Copy out every line in the entries that contains the word "rotated". Treat case as significant.

[start The input]

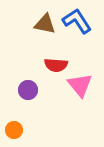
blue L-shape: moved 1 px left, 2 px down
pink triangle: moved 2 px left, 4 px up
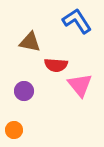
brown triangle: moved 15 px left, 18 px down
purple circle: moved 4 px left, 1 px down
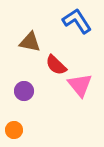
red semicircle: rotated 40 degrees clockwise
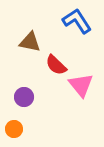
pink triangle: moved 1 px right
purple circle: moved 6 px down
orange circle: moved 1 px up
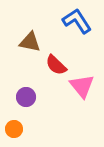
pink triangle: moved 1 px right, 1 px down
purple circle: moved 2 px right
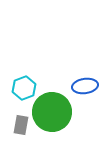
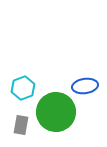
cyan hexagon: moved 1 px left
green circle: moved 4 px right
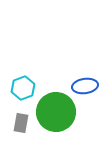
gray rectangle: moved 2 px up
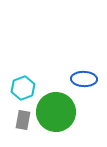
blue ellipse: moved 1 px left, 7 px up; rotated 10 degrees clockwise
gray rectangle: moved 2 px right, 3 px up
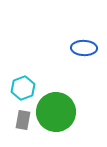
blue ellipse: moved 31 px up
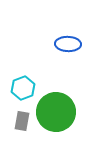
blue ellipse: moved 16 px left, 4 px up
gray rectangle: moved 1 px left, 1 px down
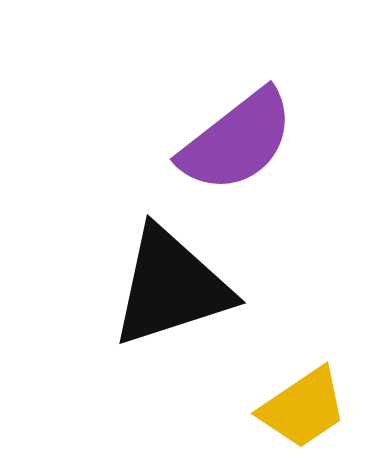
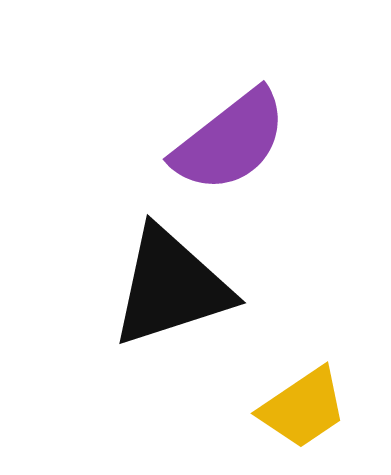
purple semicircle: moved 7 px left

[end The input]

* _Right answer_
red semicircle: rotated 40 degrees clockwise
blue ellipse: moved 1 px left, 7 px up; rotated 10 degrees clockwise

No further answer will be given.